*JOB:* The copy must run from the line containing "building: [225,77,278,130] -> none" through the final line of the records, both included, exactly as written. It should contain no pictures.

Structure detection data:
━━━━

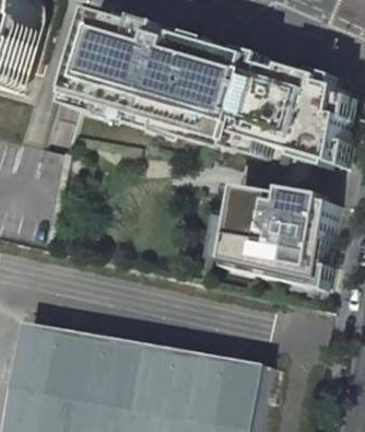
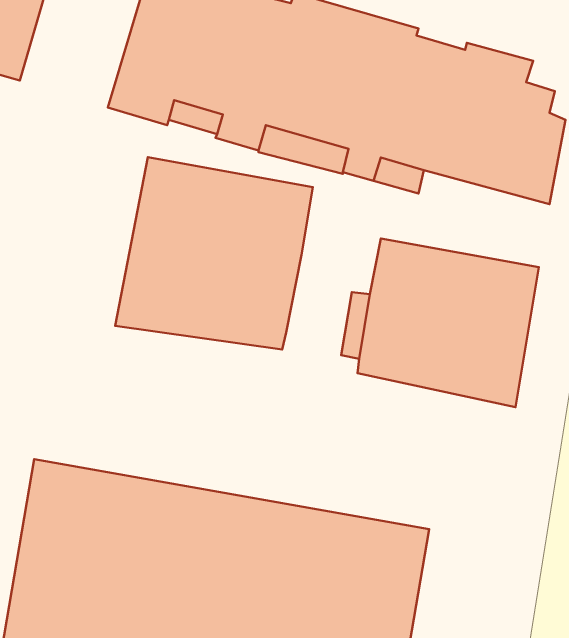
building: none -> [115,157,313,350]

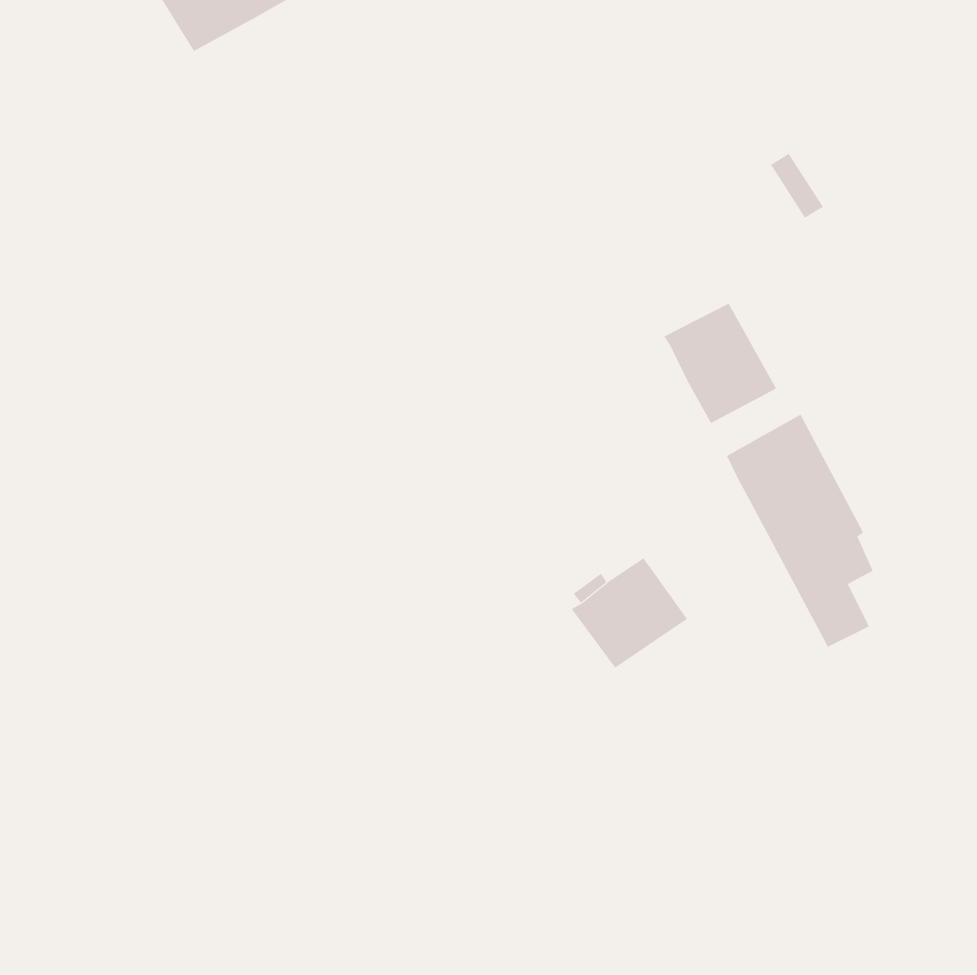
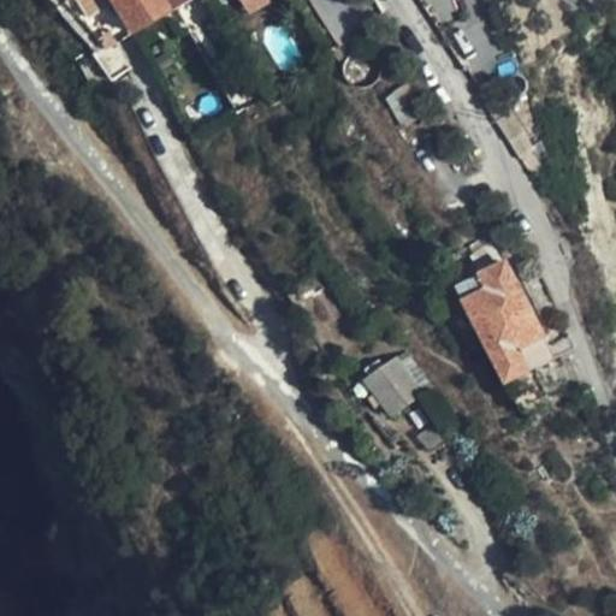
building: [663,303,777,424] -> none

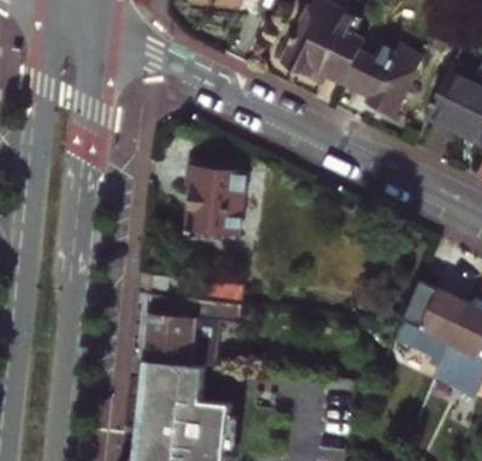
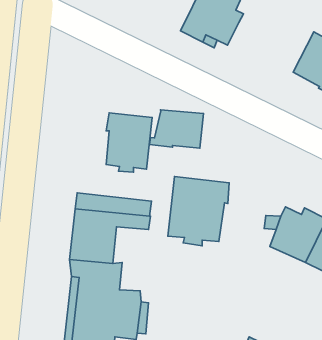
building: [341,38,421,116] -> none
building: none -> [149,110,204,148]
building: none -> [168,176,229,246]

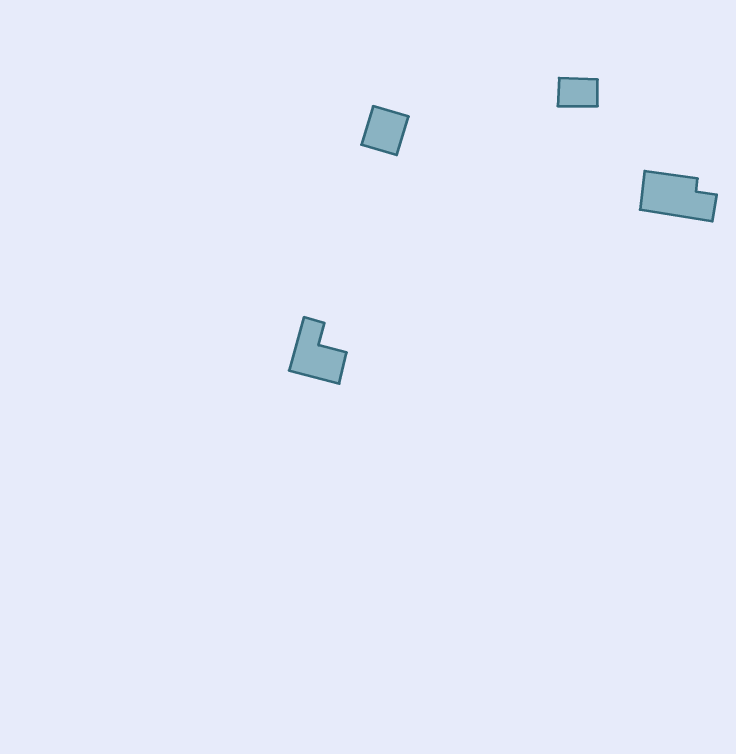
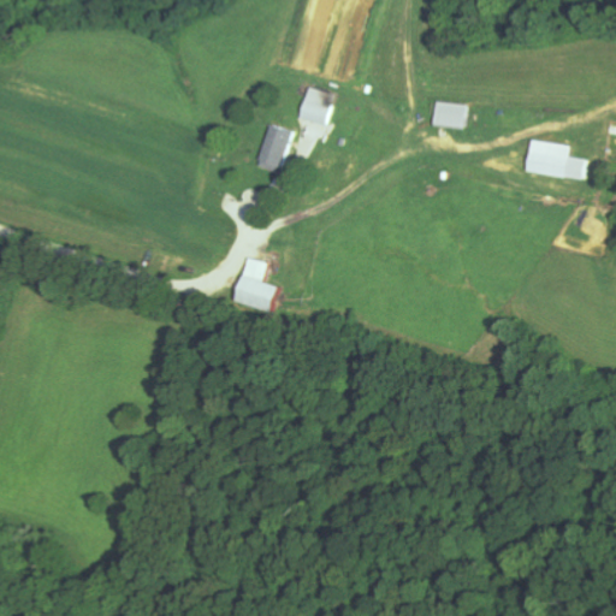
building: [558,78,598,106] -> [432,102,464,125]
building: none -> [254,123,291,171]

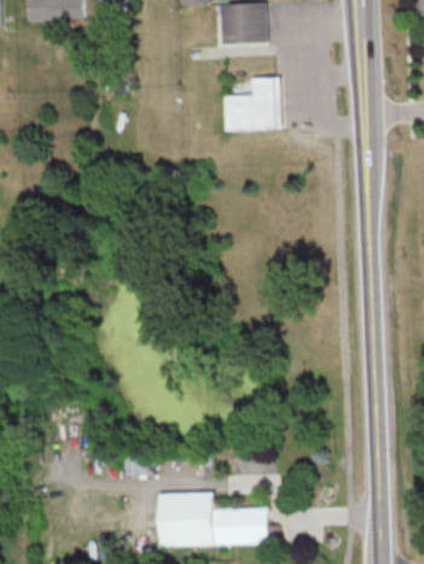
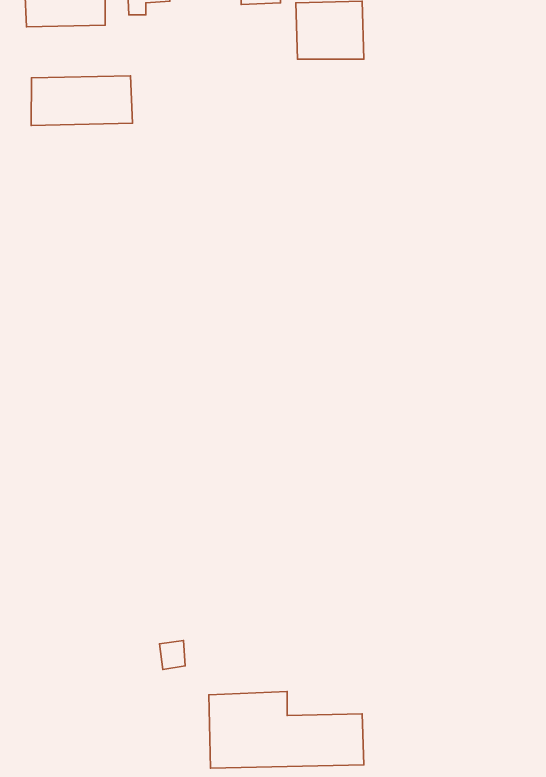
building: none -> [31,76,132,125]
building: [225,77,278,130] -> none

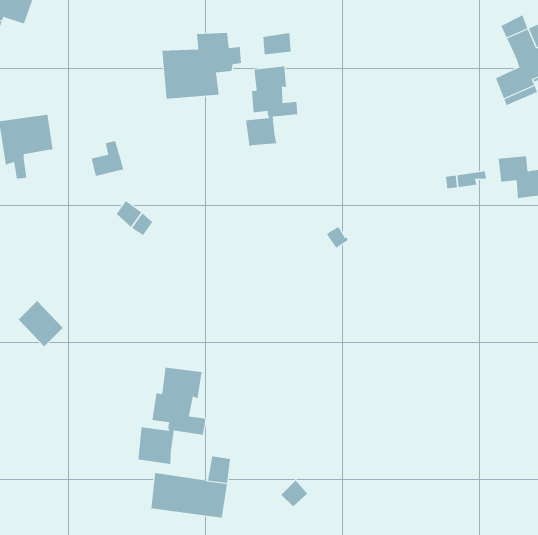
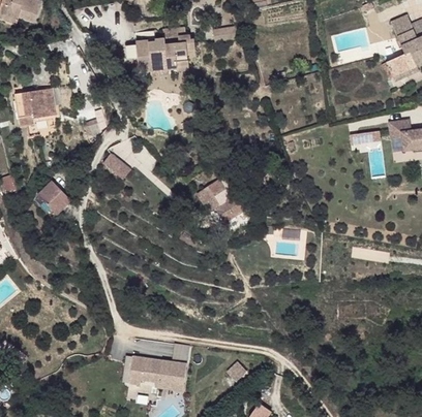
building: [246,66,298,147] -> none
building: none -> [198,179,246,222]
building: [18,300,63,347] -> [38,180,72,215]
building: [138,367,206,465] -> none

━━━━

*RESULT FOR THIS EXERCISE:*
building: [225,77,278,130] -> none

building: [246,66,298,147] -> none
building: none -> [198,179,246,222]
building: [18,300,63,347] -> [38,180,72,215]
building: [138,367,206,465] -> none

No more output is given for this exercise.